(Scene images with change listings)
+++++

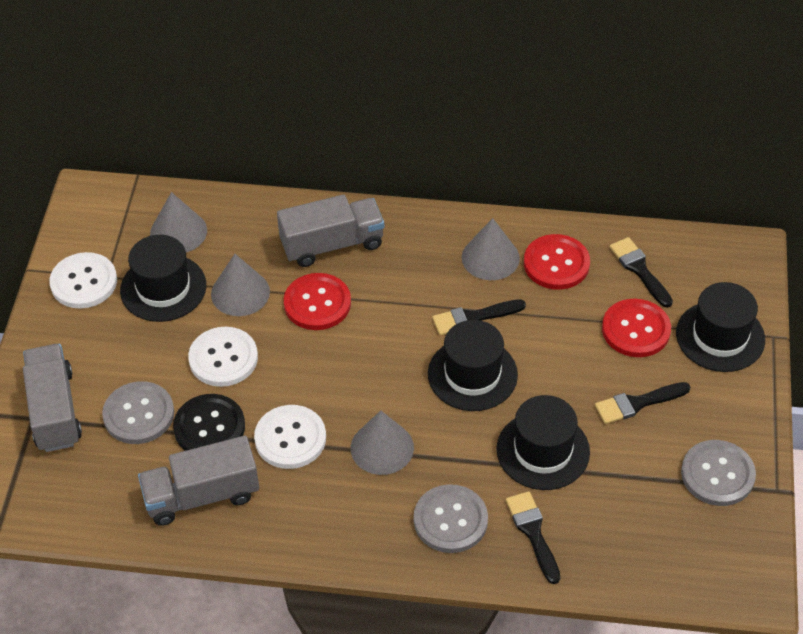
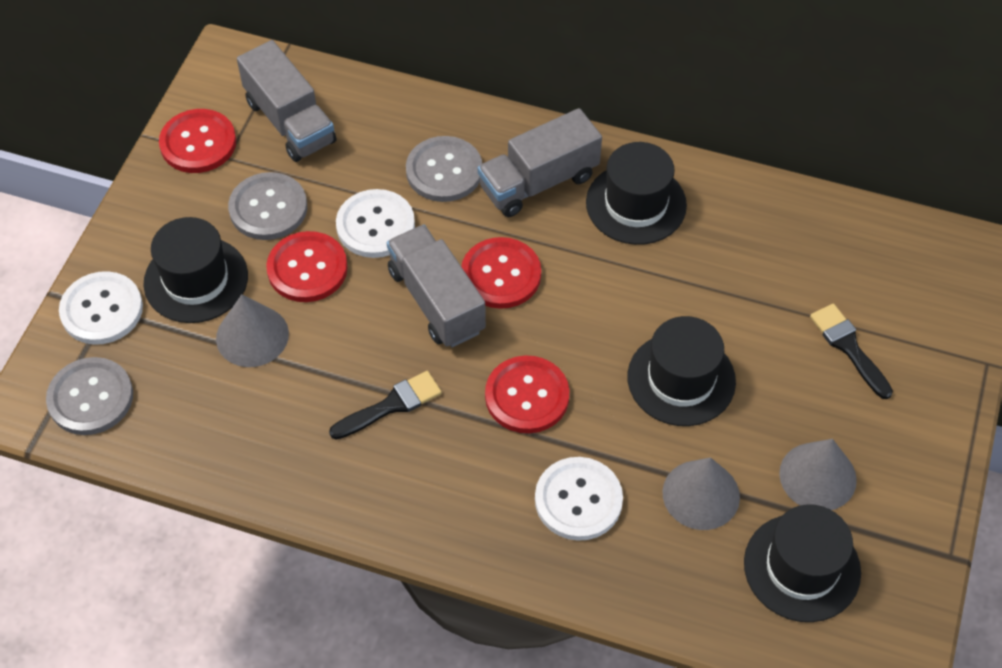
black brush: 4 -> 2
black button: 1 -> 0
grey cone: 4 -> 3
red button: 3 -> 4

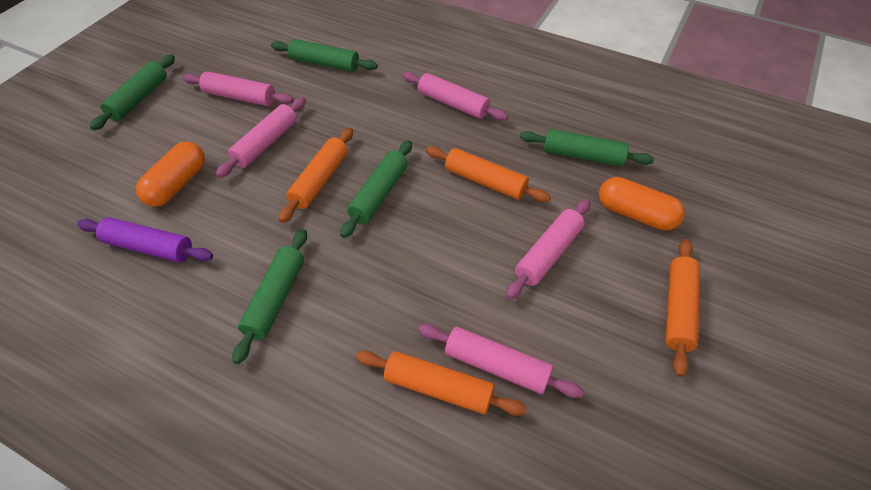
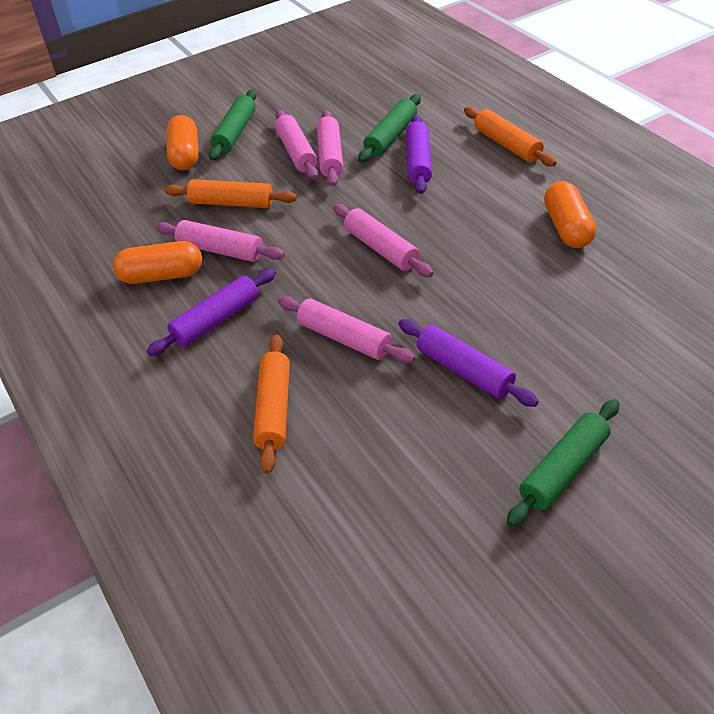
green rolling pin: 5 -> 3
orange capsule: 2 -> 3
orange rolling pin: 4 -> 3
purple rolling pin: 1 -> 3

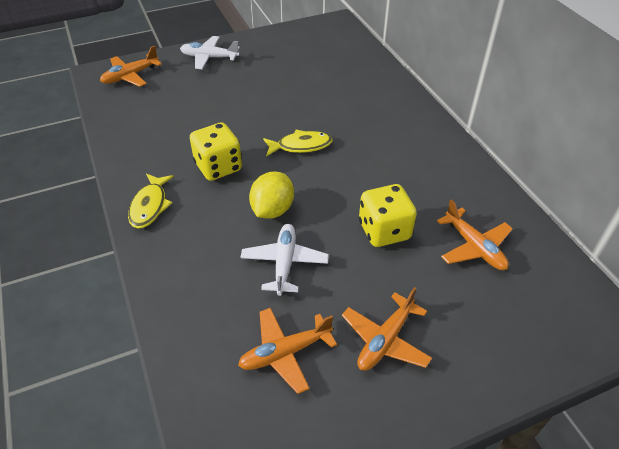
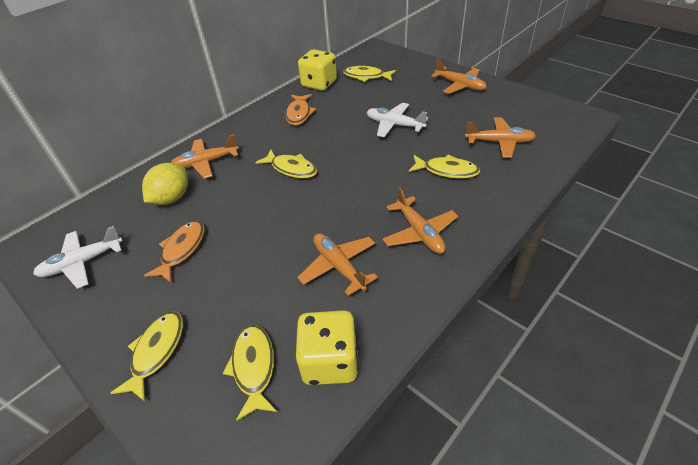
orange fish: 0 -> 2
orange plane: 4 -> 5
yellow fish: 2 -> 5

+++++

**Requirement**
Where an entry holds an image, drop the image and copy the remaining text exactly.

**Response to the task**
black brush: 4 -> 2
black button: 1 -> 0
grey cone: 4 -> 3
red button: 3 -> 4

green rolling pin: 5 -> 3
orange capsule: 2 -> 3
orange rolling pin: 4 -> 3
purple rolling pin: 1 -> 3

orange fish: 0 -> 2
orange plane: 4 -> 5
yellow fish: 2 -> 5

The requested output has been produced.